▶ [Problem to work on]
Return every record exactly as written.

▶ [The data]
*-*-*

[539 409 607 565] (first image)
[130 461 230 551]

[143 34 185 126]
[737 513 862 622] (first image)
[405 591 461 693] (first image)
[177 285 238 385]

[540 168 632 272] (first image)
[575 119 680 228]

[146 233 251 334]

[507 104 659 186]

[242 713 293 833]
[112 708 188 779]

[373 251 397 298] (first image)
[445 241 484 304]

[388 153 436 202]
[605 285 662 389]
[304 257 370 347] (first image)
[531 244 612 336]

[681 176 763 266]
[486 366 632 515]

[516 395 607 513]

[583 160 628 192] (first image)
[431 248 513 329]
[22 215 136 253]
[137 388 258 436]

*-*-*

▶ [Solved problem]
[539 409 607 565] (first image)
[130 461 230 551]

[143 34 185 126]
[737 513 862 622] (first image)
[405 591 461 693] (first image)
[177 285 238 385]

[540 168 632 272] (first image)
[575 119 680 228]

[146 233 251 334]

[507 104 659 186]

[242 713 293 833]
[112 708 188 779]

[373 251 397 298] (first image)
[445 241 484 304]

[388 153 436 202]
[605 285 662 389]
[304 257 370 347] (first image)
[531 244 612 336]

[681 176 763 266]
[486 366 632 515]

[516 395 607 513]

[583 160 628 192] (first image)
[431 248 513 329]
[22 215 136 253]
[137 388 258 436]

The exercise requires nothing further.